#### RECORD LIST ####

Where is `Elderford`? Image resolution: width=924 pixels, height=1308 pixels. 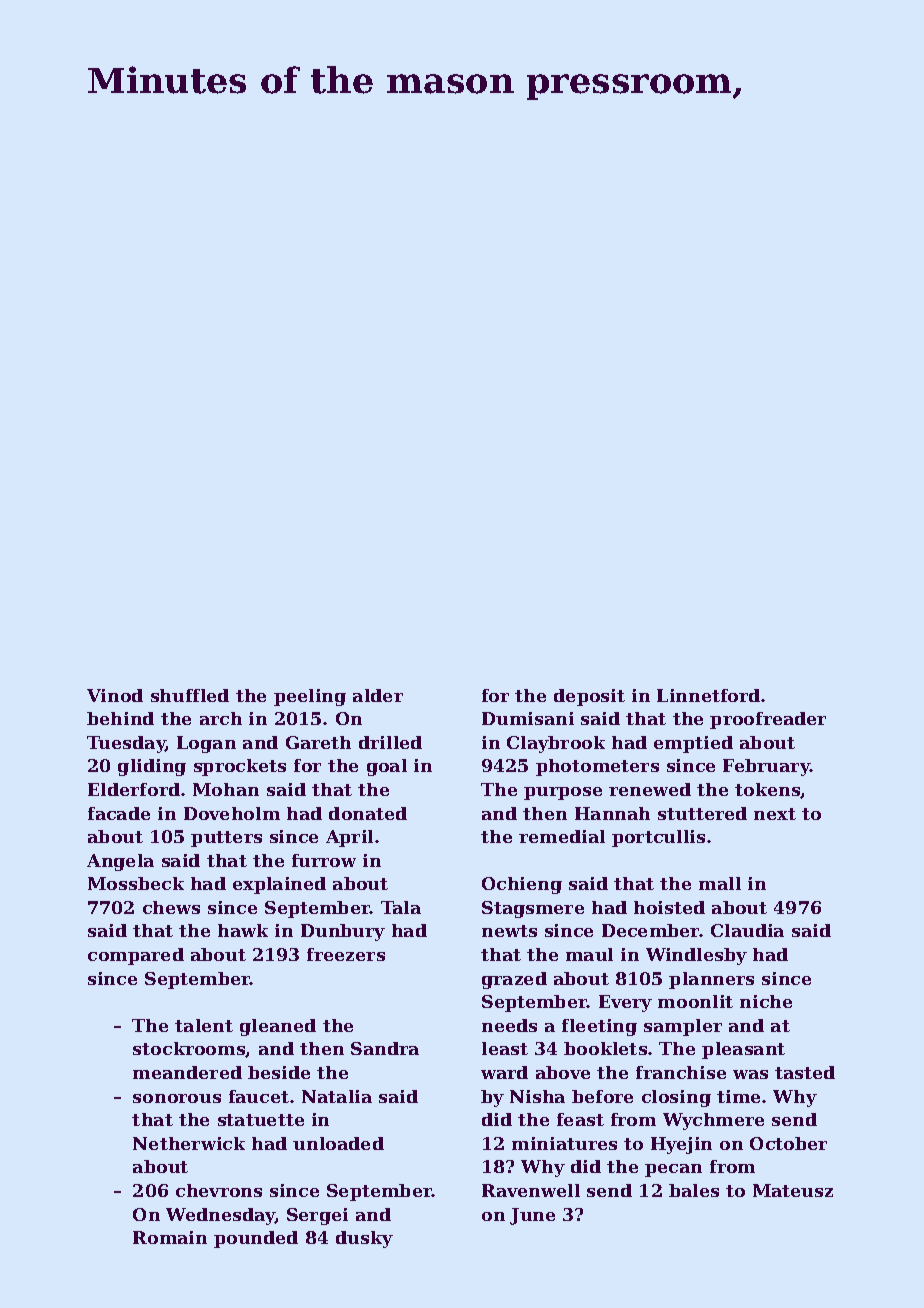
Elderford is located at coordinates (134, 789).
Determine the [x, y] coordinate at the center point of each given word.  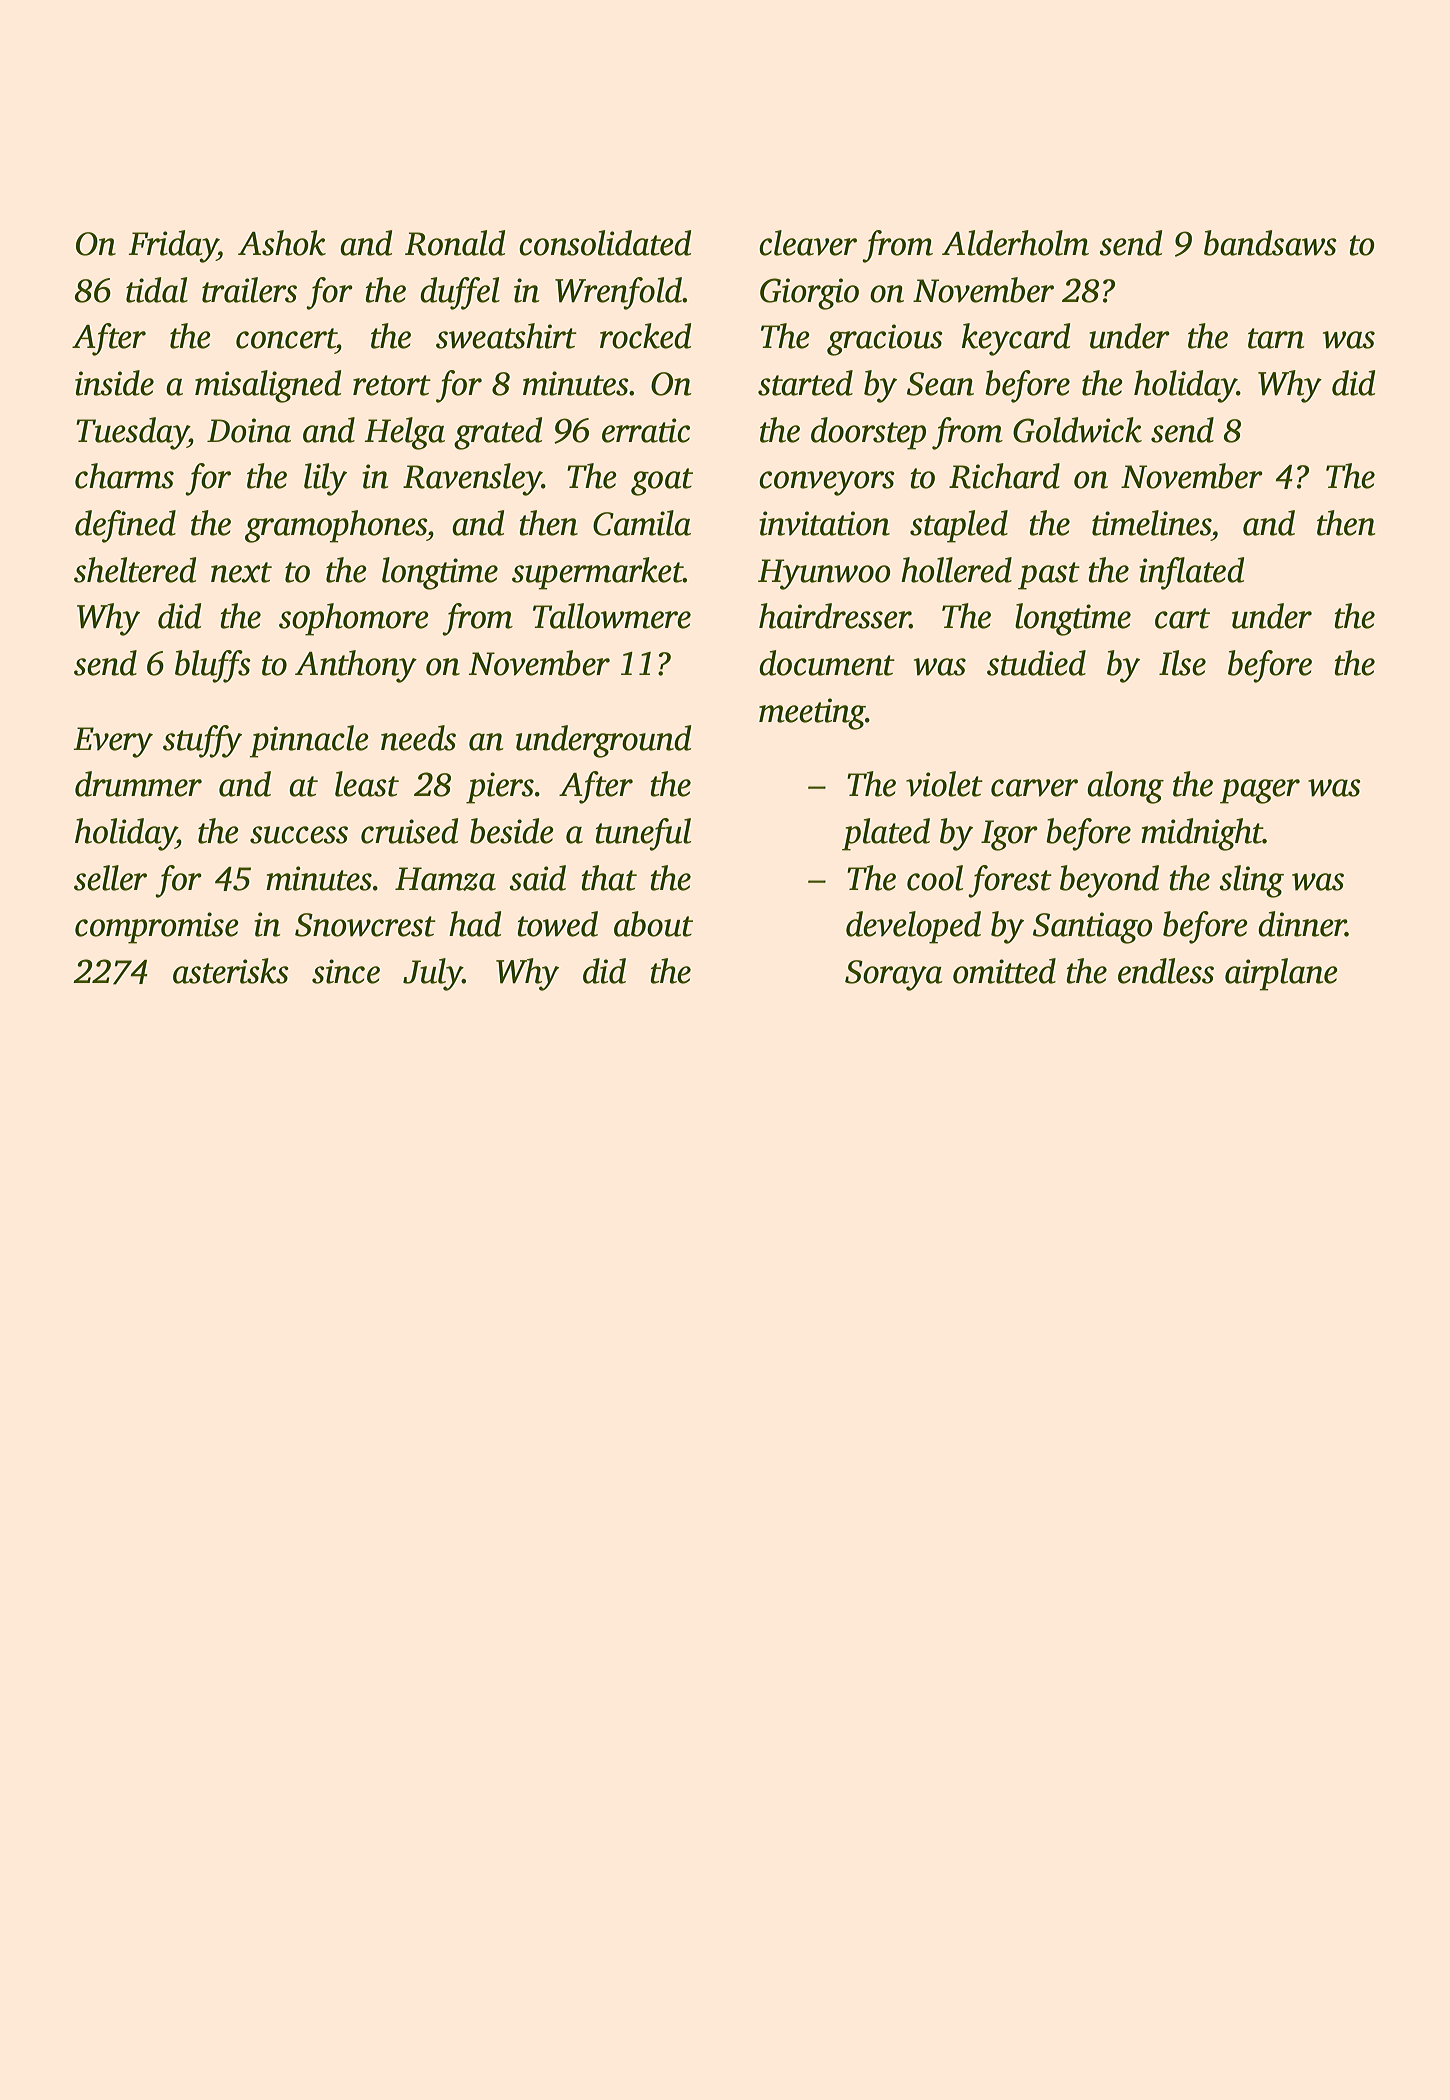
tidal [157, 290]
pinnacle [309, 741]
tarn [1276, 338]
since [346, 971]
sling [1251, 881]
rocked [645, 336]
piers [500, 788]
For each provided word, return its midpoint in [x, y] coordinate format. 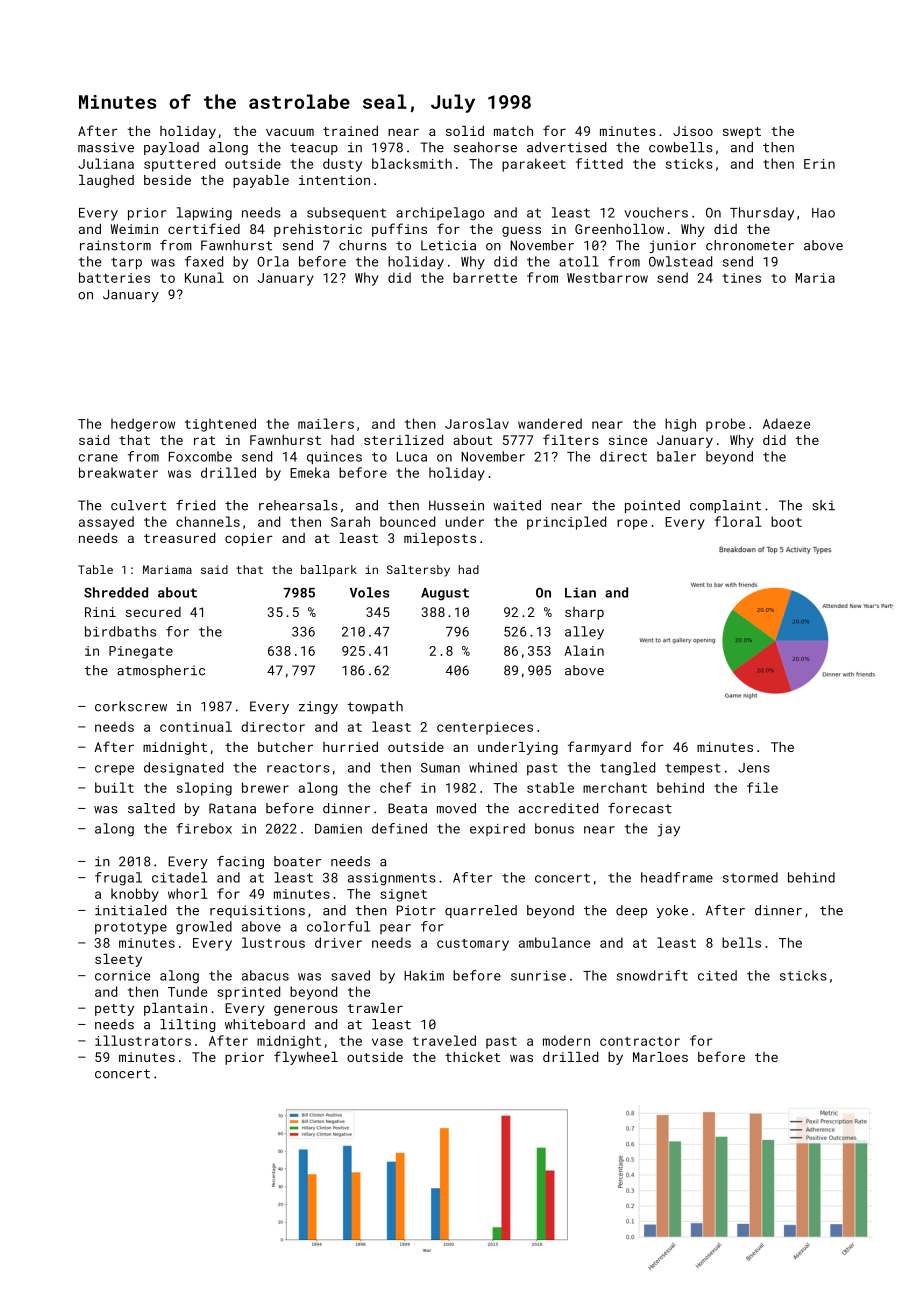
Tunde [187, 991]
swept [742, 133]
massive [106, 147]
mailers [326, 423]
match [513, 131]
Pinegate [141, 652]
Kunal [204, 277]
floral [738, 521]
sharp [584, 613]
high [680, 425]
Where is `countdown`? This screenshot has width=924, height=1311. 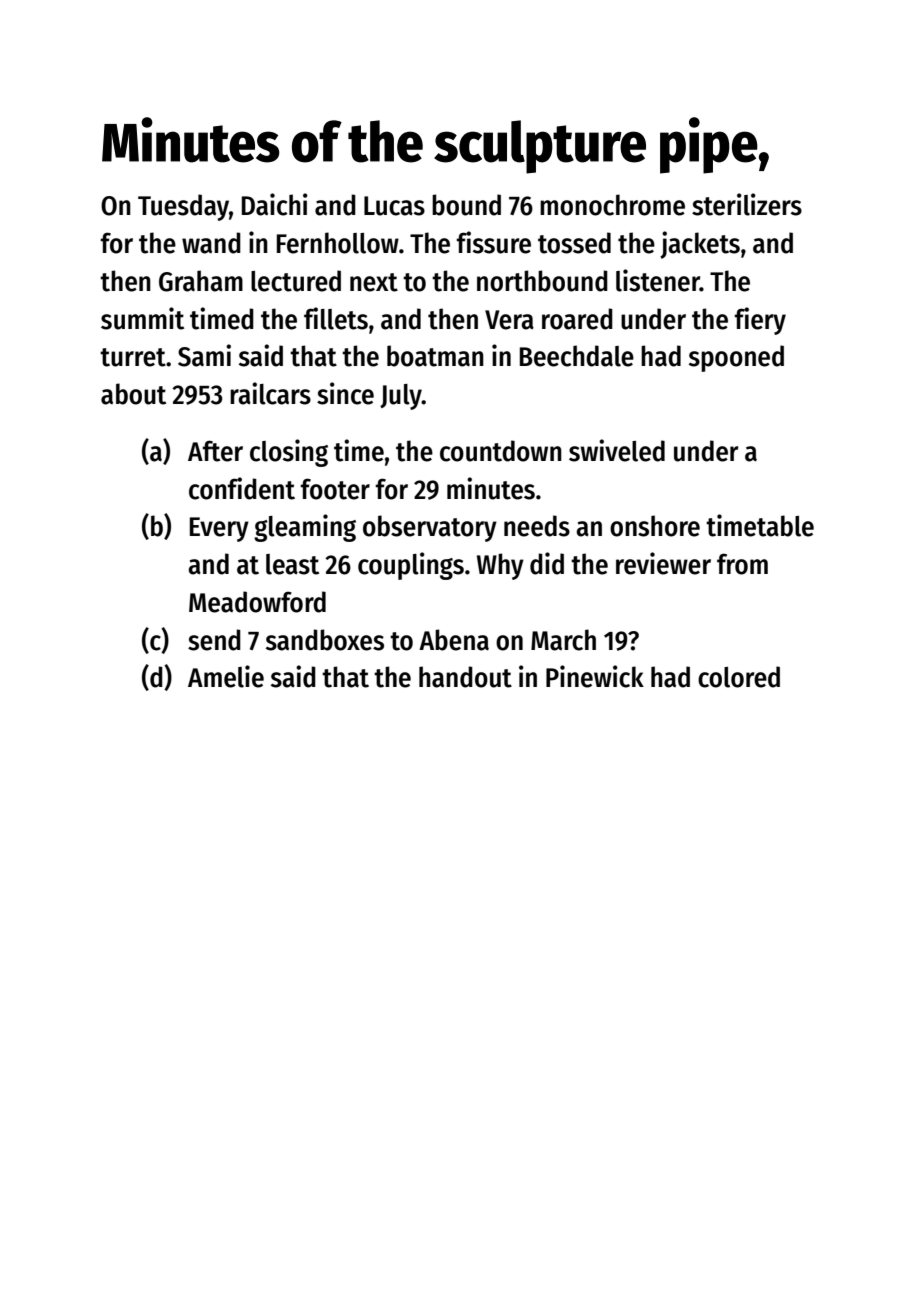
countdown is located at coordinates (501, 451).
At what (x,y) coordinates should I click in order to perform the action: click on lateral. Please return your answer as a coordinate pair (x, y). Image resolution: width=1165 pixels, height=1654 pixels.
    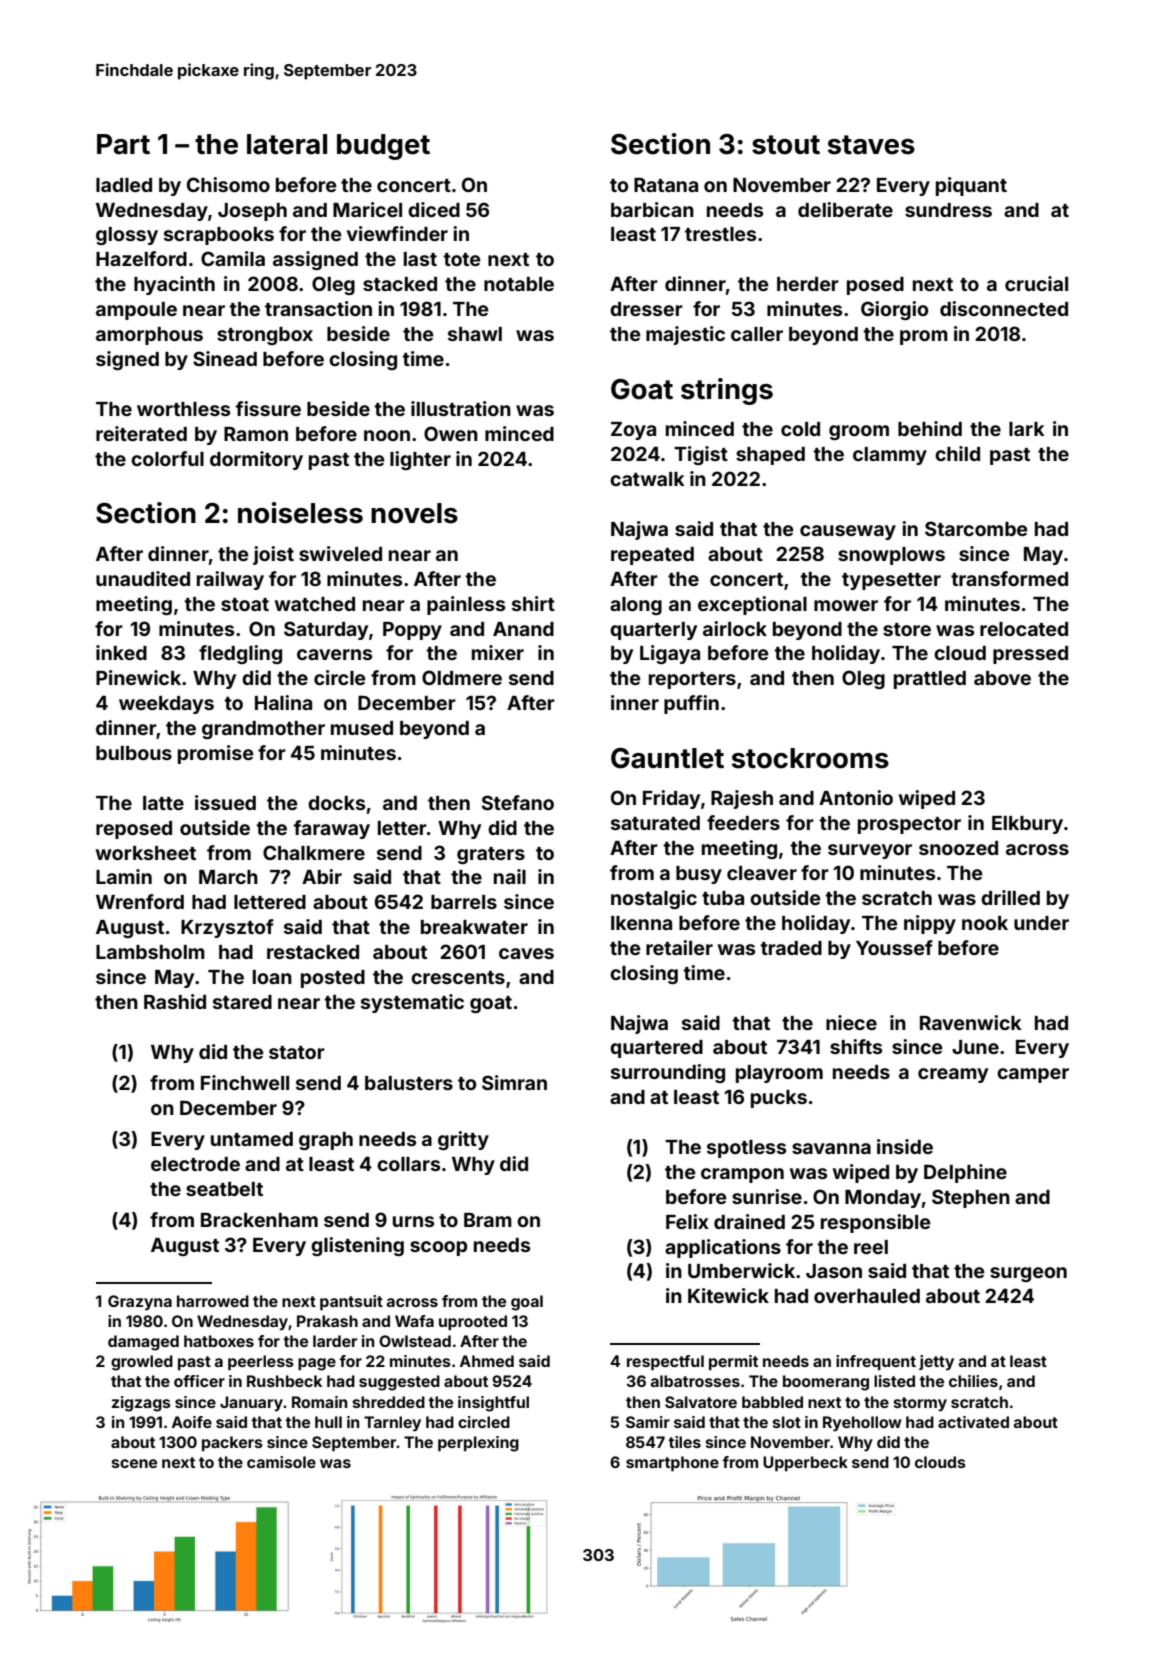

####

Reproduce the data verbatim, beginning with the line containing "has width=924, height=1311." and continuing through the line containing "countdown is located", and include no pictures.

Where is `countdown`? This screenshot has width=924, height=1311. 
countdown is located at coordinates (501, 451).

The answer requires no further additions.